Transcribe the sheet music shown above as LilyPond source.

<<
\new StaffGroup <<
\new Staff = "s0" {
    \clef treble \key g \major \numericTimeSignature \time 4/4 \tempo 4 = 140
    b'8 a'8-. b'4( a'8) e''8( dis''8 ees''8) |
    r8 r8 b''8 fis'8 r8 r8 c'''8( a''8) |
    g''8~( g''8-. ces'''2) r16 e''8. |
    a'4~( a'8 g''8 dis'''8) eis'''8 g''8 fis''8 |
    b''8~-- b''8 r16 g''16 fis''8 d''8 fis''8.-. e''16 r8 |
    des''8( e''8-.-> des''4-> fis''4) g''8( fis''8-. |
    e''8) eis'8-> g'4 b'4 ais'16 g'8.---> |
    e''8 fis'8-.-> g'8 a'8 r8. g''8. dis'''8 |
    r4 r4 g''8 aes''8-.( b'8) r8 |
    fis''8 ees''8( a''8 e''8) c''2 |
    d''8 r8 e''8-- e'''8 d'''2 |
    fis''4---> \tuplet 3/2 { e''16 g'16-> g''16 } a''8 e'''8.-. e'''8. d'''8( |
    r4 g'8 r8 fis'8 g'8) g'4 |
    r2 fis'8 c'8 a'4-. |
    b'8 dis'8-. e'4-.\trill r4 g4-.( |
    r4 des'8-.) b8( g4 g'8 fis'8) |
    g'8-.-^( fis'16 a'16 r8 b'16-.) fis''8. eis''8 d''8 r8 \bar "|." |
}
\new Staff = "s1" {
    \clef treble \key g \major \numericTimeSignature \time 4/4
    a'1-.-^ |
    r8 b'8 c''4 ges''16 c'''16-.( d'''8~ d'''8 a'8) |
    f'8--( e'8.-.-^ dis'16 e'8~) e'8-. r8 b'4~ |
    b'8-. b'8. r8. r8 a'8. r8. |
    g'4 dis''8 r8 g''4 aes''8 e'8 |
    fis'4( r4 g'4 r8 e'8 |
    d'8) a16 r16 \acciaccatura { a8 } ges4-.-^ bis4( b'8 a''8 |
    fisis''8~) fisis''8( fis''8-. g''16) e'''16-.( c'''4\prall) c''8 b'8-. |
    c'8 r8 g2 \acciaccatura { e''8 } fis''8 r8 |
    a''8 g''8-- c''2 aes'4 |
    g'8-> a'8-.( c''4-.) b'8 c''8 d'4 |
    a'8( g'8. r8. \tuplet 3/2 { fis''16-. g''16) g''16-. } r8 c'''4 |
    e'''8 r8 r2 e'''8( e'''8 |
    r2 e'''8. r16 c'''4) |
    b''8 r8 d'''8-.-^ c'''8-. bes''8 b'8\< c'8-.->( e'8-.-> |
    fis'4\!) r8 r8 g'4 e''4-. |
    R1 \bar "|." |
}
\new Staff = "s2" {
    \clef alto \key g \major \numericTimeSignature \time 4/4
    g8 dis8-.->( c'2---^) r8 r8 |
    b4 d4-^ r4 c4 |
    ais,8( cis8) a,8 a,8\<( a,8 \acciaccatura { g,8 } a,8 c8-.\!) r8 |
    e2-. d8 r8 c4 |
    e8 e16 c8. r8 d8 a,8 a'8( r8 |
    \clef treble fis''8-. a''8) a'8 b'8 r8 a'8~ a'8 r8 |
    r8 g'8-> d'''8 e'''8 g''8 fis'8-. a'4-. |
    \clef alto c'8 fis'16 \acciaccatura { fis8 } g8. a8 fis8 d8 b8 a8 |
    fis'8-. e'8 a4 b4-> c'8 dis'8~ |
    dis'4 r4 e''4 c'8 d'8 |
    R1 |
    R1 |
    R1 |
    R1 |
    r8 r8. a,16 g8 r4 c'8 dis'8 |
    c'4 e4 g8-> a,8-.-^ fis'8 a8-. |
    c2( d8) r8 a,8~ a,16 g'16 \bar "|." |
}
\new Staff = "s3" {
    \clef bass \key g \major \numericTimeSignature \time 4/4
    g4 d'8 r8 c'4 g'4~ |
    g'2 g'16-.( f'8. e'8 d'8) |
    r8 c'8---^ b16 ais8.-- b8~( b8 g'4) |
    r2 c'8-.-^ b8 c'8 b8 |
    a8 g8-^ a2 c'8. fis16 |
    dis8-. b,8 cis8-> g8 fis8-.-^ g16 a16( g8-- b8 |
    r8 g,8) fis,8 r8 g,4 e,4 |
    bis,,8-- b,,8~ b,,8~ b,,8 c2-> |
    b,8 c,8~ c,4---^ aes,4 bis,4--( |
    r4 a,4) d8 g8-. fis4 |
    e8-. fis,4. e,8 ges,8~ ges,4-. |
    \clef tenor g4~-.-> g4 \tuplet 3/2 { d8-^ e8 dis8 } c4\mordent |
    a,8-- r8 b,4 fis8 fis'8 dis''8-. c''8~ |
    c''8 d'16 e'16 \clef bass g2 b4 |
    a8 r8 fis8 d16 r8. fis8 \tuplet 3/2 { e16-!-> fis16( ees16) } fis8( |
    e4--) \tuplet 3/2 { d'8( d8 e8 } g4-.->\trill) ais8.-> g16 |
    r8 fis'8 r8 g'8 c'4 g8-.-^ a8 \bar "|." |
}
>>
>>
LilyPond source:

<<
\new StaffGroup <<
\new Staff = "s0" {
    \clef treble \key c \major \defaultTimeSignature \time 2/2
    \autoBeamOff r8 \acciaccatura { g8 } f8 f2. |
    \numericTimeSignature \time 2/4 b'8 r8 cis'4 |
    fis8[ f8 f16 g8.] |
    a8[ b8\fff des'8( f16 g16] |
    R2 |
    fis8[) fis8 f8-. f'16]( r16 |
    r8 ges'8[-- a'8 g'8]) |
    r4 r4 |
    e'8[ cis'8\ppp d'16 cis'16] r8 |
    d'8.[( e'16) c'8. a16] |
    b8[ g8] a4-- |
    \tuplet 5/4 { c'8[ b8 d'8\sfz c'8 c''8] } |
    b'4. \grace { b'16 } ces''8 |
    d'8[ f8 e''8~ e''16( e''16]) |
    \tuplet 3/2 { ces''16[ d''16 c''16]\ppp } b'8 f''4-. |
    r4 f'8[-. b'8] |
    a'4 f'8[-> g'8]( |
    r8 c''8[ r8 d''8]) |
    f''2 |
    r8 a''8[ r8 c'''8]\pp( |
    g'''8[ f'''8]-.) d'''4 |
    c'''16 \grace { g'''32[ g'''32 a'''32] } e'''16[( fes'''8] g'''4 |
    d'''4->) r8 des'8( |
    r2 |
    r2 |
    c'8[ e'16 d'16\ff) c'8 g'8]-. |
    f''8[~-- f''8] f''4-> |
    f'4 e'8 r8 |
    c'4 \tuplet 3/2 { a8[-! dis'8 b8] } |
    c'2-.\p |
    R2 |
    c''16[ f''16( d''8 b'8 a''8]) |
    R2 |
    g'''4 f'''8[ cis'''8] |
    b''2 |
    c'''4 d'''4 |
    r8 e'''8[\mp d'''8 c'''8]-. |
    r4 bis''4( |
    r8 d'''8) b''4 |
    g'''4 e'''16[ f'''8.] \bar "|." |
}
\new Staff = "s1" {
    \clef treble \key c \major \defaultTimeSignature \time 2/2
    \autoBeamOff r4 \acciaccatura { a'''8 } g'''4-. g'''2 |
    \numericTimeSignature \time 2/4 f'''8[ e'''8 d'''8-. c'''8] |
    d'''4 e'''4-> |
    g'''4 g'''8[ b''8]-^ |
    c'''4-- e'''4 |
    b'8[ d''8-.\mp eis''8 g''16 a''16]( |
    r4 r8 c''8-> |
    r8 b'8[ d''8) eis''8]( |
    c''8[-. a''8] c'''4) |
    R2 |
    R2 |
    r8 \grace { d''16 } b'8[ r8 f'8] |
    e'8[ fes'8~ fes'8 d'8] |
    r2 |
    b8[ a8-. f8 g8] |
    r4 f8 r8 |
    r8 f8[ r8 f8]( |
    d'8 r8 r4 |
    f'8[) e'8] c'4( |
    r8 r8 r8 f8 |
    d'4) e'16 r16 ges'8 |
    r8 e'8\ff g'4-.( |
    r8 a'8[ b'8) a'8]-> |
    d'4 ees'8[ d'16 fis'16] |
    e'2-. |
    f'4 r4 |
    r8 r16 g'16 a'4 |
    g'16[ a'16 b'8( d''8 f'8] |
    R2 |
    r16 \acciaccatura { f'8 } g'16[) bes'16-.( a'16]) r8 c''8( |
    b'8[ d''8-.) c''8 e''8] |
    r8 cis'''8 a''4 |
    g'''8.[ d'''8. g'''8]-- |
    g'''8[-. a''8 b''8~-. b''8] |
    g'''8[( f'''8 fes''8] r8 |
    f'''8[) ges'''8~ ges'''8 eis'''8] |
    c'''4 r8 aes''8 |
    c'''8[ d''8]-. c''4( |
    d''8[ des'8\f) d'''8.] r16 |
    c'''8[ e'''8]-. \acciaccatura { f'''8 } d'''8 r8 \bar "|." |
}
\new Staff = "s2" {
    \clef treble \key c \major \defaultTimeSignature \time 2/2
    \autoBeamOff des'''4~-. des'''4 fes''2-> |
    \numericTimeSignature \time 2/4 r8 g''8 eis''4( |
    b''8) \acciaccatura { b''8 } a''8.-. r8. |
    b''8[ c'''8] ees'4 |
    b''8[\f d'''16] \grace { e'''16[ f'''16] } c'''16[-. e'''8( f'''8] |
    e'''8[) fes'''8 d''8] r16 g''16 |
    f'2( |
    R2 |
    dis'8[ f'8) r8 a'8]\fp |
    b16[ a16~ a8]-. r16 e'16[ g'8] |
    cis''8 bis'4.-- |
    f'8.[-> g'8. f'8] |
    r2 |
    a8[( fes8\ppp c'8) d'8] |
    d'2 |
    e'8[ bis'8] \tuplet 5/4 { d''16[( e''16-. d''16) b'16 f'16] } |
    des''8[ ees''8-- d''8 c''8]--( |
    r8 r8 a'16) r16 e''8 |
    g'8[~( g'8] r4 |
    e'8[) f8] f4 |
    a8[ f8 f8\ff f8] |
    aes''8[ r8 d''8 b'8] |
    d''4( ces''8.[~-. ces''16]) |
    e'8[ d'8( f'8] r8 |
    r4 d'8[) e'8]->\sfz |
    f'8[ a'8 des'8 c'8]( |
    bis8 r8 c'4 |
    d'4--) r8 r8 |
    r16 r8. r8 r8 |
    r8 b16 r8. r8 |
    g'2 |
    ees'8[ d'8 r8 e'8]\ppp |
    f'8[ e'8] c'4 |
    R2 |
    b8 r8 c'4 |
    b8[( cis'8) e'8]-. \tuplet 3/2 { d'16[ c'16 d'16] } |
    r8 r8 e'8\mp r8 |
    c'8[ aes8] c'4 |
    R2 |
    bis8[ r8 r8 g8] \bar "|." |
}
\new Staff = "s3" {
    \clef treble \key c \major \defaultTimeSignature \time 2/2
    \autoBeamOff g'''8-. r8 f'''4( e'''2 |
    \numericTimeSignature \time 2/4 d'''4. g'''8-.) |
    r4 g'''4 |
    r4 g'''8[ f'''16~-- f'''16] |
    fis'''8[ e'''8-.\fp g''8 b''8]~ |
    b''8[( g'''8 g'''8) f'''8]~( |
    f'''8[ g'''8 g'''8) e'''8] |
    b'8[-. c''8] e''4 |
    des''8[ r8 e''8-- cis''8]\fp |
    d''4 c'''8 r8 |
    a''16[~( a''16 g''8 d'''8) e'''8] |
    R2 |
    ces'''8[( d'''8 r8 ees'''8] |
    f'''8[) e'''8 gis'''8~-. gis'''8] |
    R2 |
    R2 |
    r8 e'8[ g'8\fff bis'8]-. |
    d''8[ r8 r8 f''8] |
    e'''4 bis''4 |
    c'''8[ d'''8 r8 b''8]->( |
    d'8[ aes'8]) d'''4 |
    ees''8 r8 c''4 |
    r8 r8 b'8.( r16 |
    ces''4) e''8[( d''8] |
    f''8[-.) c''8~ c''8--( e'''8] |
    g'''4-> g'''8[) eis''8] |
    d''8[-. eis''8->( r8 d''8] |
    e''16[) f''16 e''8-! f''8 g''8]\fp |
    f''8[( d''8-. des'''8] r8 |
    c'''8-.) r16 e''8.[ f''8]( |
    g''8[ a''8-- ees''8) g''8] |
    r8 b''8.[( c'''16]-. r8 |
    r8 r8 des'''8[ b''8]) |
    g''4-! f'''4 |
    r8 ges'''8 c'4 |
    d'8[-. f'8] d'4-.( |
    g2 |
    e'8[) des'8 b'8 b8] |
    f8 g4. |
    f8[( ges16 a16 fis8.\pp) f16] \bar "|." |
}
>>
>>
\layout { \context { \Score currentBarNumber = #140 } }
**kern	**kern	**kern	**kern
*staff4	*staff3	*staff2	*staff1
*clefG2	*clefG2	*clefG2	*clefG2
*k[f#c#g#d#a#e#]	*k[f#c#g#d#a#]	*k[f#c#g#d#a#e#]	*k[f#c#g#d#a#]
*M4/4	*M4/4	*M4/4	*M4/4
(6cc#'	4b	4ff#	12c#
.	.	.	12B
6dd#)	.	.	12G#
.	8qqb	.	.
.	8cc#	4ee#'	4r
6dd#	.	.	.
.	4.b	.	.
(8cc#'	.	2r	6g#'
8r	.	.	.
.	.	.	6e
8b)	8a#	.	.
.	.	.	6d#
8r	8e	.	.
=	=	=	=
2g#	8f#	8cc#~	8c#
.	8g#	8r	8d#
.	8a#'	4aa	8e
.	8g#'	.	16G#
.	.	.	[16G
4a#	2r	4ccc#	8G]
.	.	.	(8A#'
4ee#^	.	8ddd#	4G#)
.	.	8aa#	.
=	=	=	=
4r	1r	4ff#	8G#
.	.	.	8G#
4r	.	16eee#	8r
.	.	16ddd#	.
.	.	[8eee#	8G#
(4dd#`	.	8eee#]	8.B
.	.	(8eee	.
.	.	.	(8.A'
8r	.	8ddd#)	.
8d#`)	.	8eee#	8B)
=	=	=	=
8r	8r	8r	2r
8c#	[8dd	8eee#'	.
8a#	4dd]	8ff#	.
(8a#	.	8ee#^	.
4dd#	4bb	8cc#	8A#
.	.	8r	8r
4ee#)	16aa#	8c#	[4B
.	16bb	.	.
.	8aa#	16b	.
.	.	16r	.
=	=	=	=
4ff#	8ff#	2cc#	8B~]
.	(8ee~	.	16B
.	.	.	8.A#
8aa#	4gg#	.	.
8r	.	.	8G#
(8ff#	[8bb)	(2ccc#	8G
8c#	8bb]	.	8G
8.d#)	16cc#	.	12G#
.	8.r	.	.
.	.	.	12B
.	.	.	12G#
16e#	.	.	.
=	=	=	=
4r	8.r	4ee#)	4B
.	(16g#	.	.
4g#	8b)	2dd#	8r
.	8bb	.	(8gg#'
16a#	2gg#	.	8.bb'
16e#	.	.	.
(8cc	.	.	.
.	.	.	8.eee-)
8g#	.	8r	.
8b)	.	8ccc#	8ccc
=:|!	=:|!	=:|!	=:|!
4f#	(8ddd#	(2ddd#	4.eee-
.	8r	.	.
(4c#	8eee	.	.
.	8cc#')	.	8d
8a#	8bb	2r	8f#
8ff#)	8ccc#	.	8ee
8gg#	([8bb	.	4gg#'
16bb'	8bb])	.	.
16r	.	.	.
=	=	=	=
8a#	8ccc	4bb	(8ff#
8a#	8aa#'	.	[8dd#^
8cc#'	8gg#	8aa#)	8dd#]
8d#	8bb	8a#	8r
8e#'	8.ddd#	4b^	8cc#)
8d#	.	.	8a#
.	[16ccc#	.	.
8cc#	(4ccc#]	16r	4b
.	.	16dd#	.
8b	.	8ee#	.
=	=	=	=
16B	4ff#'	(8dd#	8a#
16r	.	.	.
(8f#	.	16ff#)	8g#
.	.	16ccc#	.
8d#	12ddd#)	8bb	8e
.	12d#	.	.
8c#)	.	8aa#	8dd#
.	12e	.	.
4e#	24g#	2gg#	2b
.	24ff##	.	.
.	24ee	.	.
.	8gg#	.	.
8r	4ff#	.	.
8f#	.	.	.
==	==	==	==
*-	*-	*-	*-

=======

■ **Exercise**
Tally the lines above that contain the string "numericTimeSignature", with case counting, and give only the number.

■ **Reply to the exercise**
8